◆ Data for processing:
______________________________
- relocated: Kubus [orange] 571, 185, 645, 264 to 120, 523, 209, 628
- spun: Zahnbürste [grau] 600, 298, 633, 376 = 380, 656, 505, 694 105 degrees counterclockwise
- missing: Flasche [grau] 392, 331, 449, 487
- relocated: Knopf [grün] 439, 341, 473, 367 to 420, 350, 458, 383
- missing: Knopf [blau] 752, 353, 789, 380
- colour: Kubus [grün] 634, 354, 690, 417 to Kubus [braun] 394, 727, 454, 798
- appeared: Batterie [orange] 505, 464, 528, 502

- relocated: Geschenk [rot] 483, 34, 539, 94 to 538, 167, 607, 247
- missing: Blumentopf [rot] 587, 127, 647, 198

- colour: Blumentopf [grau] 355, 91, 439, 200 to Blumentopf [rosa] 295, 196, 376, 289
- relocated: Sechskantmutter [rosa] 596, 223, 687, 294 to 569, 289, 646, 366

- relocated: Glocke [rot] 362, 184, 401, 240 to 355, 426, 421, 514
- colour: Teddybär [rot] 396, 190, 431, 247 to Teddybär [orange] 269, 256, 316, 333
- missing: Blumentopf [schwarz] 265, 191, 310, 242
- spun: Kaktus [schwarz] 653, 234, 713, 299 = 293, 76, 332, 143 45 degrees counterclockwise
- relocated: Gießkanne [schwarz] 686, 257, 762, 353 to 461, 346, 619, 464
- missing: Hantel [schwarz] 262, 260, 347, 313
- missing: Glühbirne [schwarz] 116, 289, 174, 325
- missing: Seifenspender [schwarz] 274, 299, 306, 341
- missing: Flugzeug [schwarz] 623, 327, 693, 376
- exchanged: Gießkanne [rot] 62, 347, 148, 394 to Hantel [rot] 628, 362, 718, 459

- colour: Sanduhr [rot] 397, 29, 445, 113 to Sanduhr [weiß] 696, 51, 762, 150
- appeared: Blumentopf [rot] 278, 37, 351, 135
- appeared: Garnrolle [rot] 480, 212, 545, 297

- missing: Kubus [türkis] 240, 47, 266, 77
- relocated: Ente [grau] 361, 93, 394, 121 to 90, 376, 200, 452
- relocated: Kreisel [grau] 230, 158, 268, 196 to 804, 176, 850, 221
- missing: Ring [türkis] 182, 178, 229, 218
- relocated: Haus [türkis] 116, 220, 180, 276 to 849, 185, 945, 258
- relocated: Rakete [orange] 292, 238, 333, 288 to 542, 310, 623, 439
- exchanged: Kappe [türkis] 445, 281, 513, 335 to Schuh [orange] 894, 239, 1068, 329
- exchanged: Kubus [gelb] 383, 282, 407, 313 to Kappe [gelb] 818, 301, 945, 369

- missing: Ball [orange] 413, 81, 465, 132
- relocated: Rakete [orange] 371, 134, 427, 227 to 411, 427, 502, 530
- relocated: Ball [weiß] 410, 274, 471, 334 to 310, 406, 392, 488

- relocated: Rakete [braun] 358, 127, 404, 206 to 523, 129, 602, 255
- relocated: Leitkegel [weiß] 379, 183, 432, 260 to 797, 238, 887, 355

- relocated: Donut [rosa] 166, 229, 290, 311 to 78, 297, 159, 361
______________________________
◆ Task item: Please copy out every line in the listing that has the string "grün".

◆ Output of the task:
- relocated: Knopf [grün] 439, 341, 473, 367 to 420, 350, 458, 383
- colour: Kubus [grün] 634, 354, 690, 417 to Kubus [braun] 394, 727, 454, 798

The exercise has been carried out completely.